**DATA TO PROCESS**.
┌──
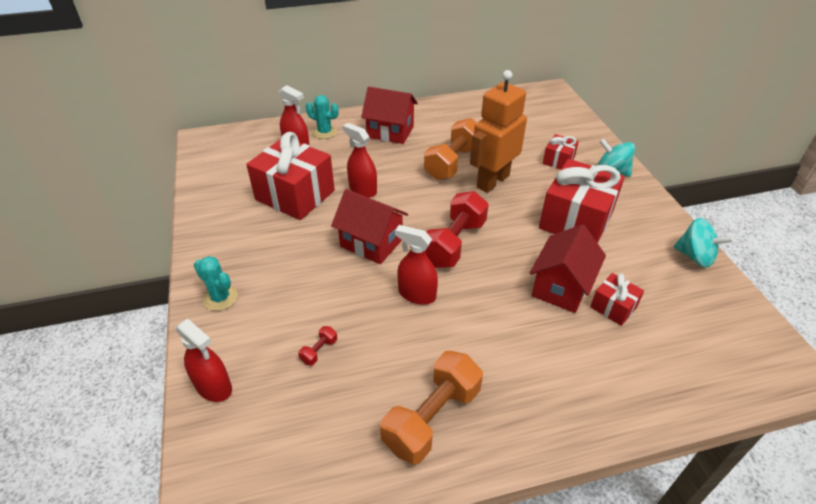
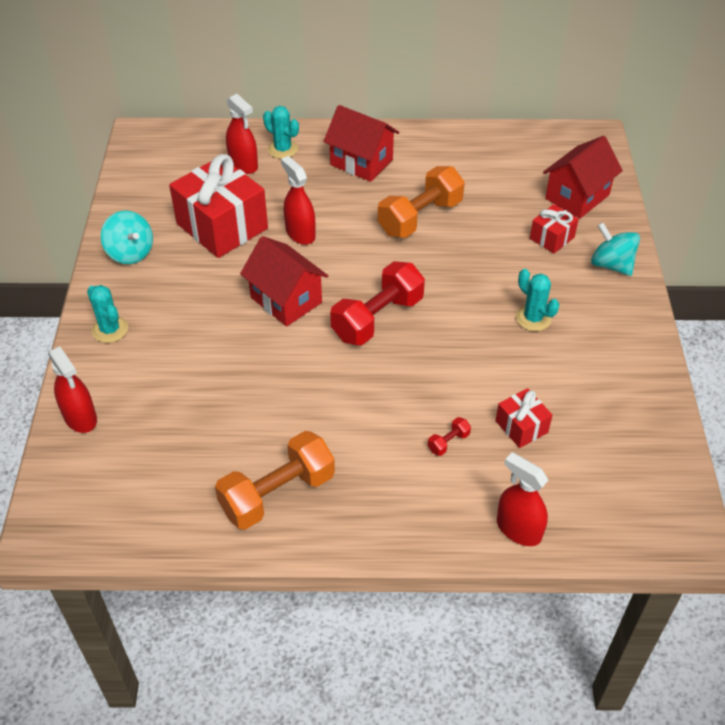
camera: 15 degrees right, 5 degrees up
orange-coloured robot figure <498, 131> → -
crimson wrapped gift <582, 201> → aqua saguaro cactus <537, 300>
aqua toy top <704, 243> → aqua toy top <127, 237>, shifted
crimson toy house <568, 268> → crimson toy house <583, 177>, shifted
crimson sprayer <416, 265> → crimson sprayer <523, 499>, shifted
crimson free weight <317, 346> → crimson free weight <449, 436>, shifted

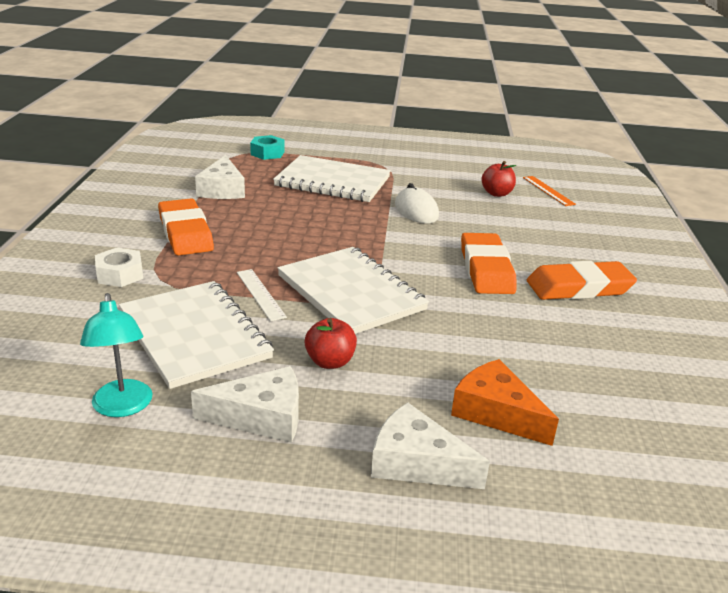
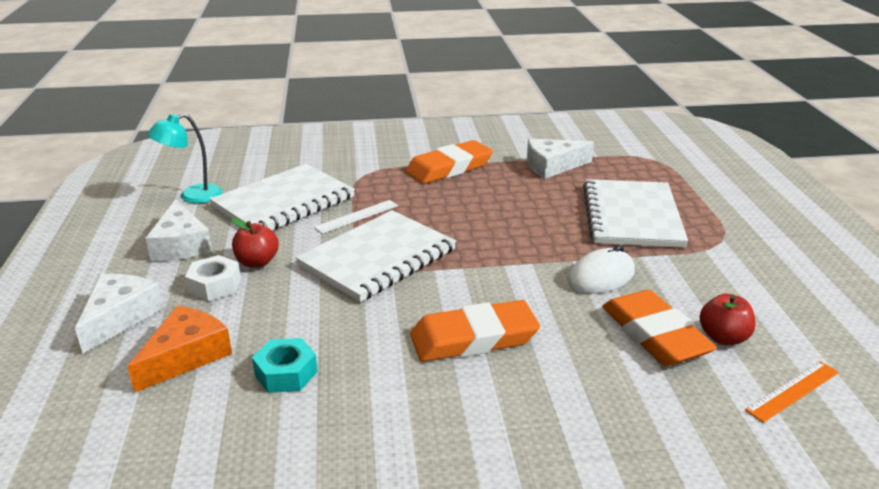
camera: 80 degrees right, 0 degrees up
aqua nut <267, 147> → aqua nut <285, 365>, shifted
pure white nut <119, 267> → pure white nut <213, 278>, shifted
orange-coloured eraser <582, 280> → orange-coloured eraser <659, 328>, shifted

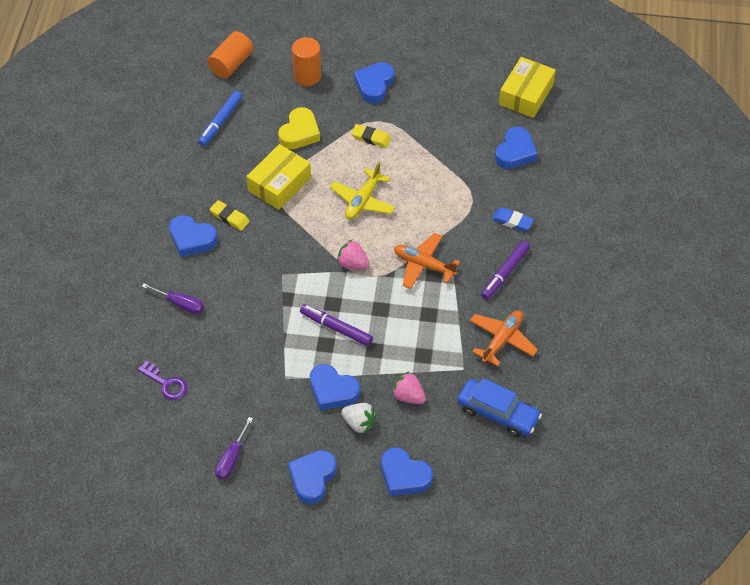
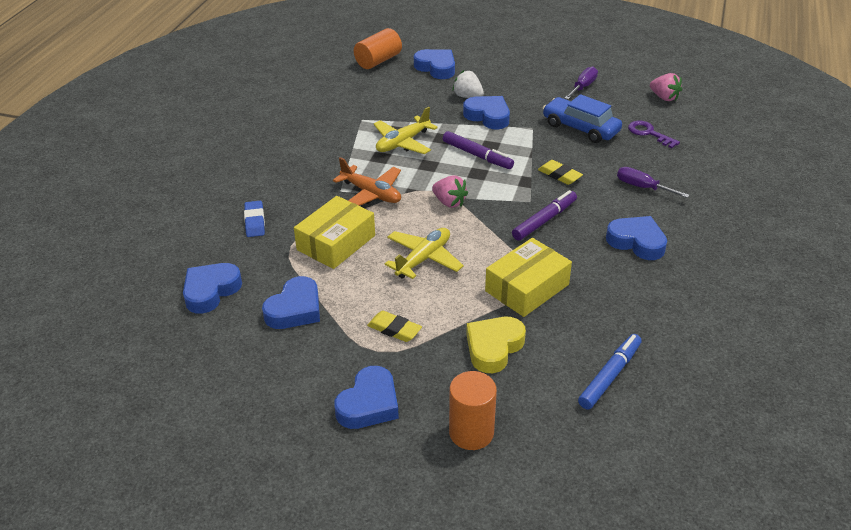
camera: 170 degrees left, 15 degrees down
orange-coloured cylinder <230, 54> → orange-coloured cylinder <378, 48>, shifted
bright yellow package <527, 87> → bright yellow package <334, 232>, shifted
bright yellow eraser <230, 215> → bright yellow eraser <560, 172>, shifted
blue eraser <513, 219> → blue eraser <254, 219>, 45 degrees clockwise
violet marker pen <505, 270> → violet marker pen <544, 215>, shifted
orange-coloured plane <504, 339> → -
pink strawberry <408, 387> → pink strawberry <666, 87>, shifted
blue automobile <499, 407> → blue automobile <582, 118>, shifted
blue heart shape <312, 477> → blue heart shape <291, 302>, shifted
- → bright yellow plane <405, 130>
└──
Work out how many lines in the listing above hold the word "camera", and answer only with that number.

**SOLVED PROBLEM**.
3